> [What the task asks] Your answer is the lines below, exactly, from the one that contains "change=recoloured; old=royal purple" through the one that contains "change=turned; old=royal purple", both included.

> [Material for the task]
=== Section Start ===

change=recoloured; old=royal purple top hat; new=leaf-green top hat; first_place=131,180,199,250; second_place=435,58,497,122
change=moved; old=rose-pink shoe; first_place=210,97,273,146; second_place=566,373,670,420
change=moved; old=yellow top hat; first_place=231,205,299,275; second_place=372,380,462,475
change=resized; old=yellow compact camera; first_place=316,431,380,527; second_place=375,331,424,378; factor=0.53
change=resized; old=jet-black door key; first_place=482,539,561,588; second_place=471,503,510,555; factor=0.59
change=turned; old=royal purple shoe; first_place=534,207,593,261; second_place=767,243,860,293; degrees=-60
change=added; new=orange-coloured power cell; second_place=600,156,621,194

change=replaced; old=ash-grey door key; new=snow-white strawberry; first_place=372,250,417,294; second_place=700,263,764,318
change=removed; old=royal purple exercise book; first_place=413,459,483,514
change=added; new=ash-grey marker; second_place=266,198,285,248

=== Section End ===
=== Section Start ===

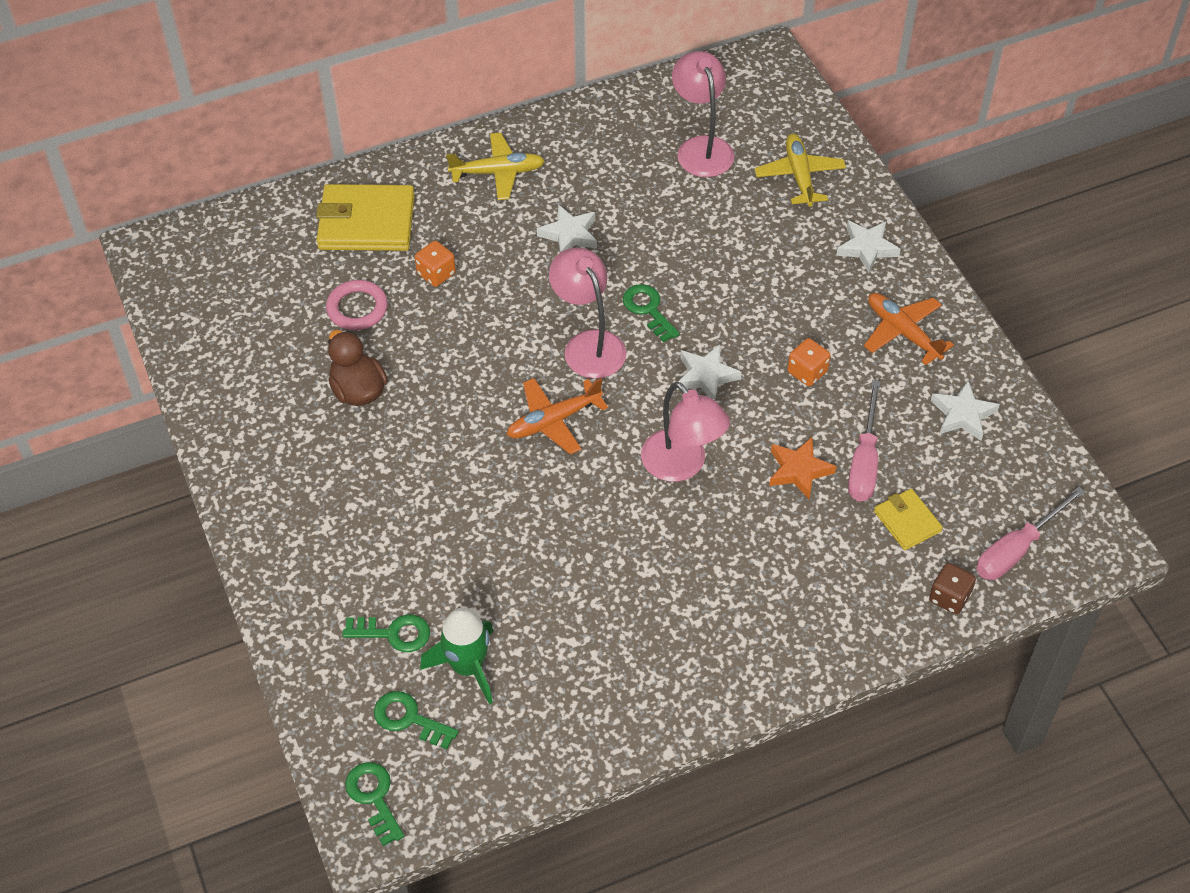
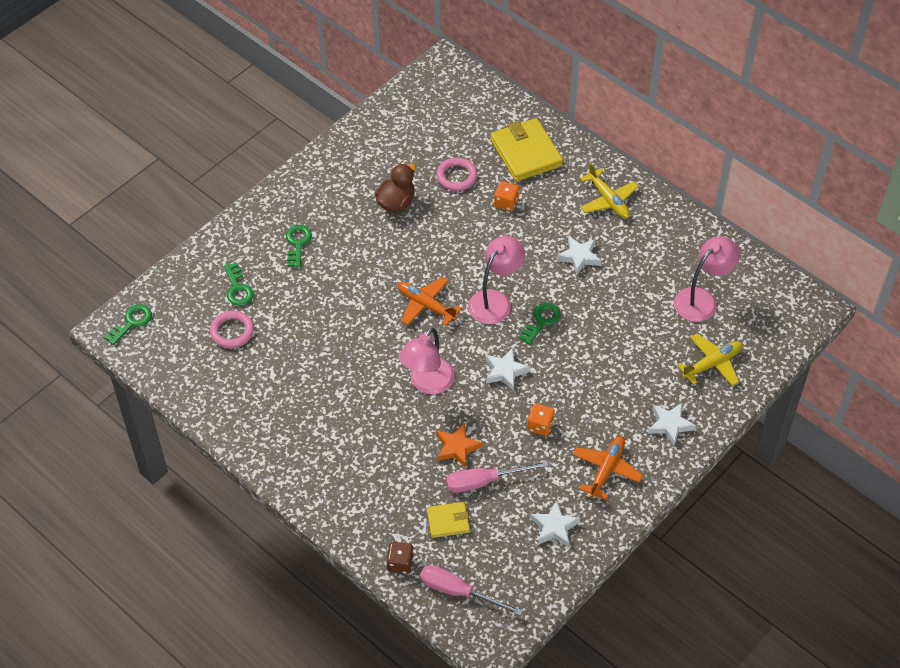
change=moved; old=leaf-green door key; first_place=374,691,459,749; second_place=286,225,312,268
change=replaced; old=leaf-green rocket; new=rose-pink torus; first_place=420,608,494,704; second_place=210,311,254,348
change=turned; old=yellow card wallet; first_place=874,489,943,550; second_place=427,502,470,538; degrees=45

=== Section End ===
=== Section Start ===

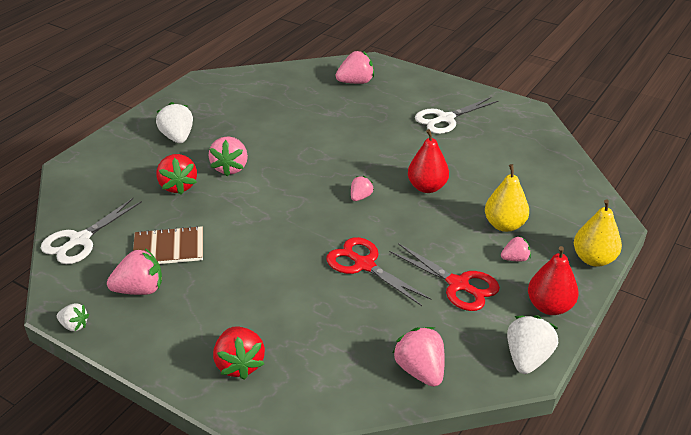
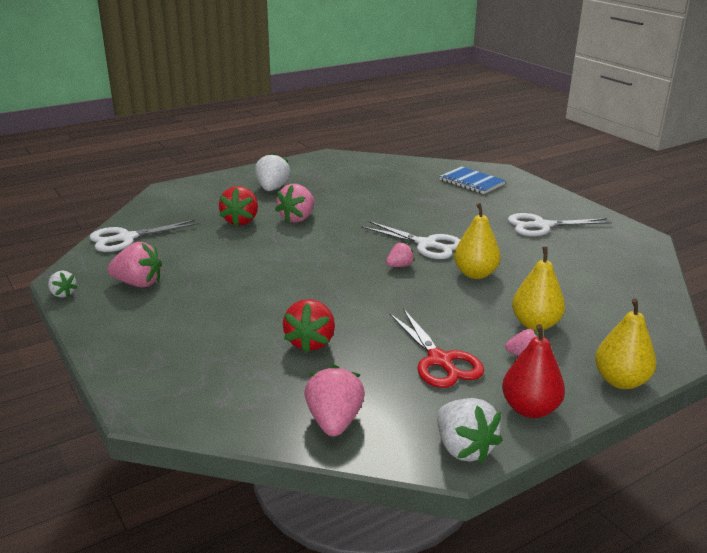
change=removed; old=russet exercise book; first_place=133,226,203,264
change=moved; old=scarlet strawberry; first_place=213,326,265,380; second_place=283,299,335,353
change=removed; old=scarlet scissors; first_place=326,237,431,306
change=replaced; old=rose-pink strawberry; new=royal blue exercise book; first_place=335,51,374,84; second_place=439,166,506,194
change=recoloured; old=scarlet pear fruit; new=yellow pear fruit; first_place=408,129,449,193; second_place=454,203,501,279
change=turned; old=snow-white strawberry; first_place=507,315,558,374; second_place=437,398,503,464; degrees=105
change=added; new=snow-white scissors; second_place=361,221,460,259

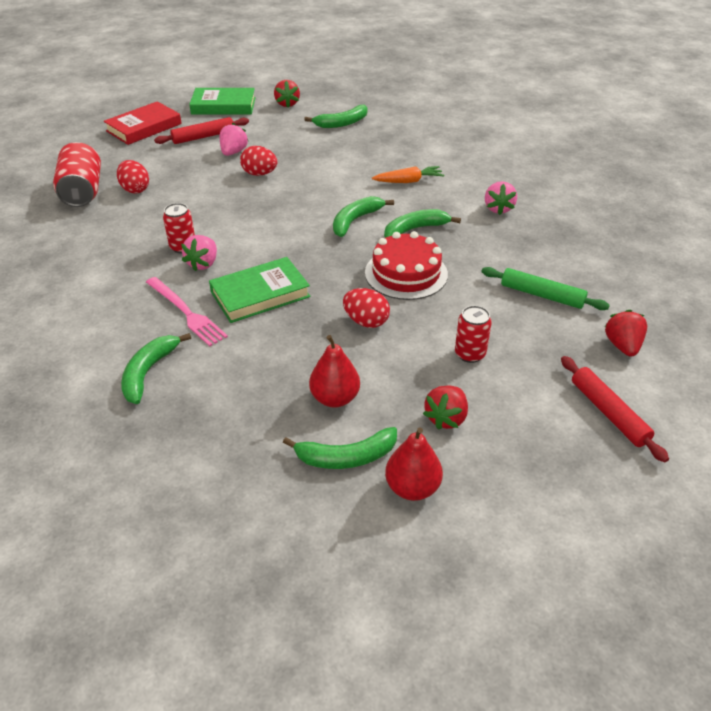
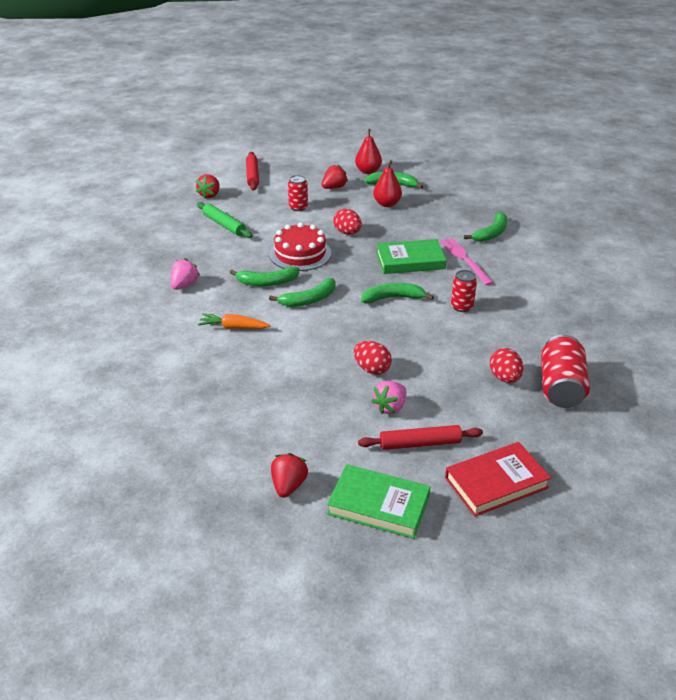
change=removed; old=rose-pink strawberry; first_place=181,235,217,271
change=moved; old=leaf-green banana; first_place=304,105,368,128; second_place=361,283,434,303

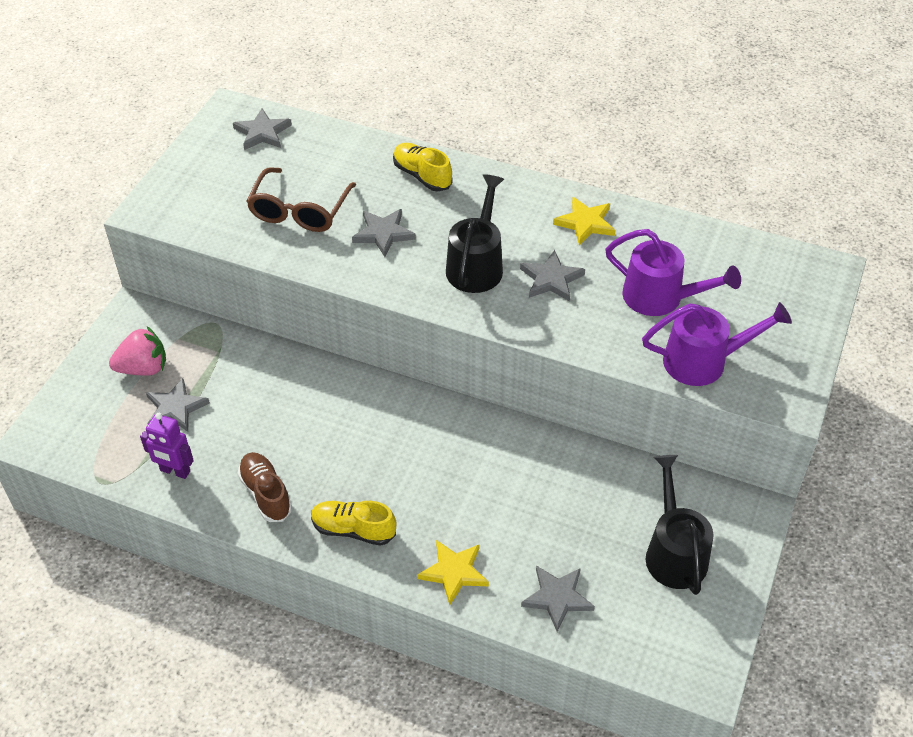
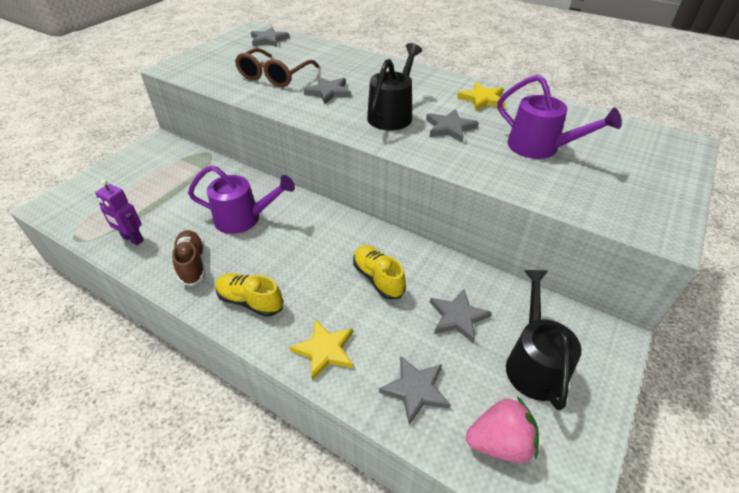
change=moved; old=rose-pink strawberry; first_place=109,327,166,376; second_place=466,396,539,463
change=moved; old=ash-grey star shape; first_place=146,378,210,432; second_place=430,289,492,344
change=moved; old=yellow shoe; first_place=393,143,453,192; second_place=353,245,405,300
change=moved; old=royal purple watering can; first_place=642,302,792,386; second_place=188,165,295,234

=== Section End ===

> [Final answer]
change=recoloured; old=royal purple top hat; new=leaf-green top hat; first_place=131,180,199,250; second_place=435,58,497,122
change=moved; old=rose-pink shoe; first_place=210,97,273,146; second_place=566,373,670,420
change=moved; old=yellow top hat; first_place=231,205,299,275; second_place=372,380,462,475
change=resized; old=yellow compact camera; first_place=316,431,380,527; second_place=375,331,424,378; factor=0.53
change=resized; old=jet-black door key; first_place=482,539,561,588; second_place=471,503,510,555; factor=0.59
change=turned; old=royal purple shoe; first_place=534,207,593,261; second_place=767,243,860,293; degrees=-60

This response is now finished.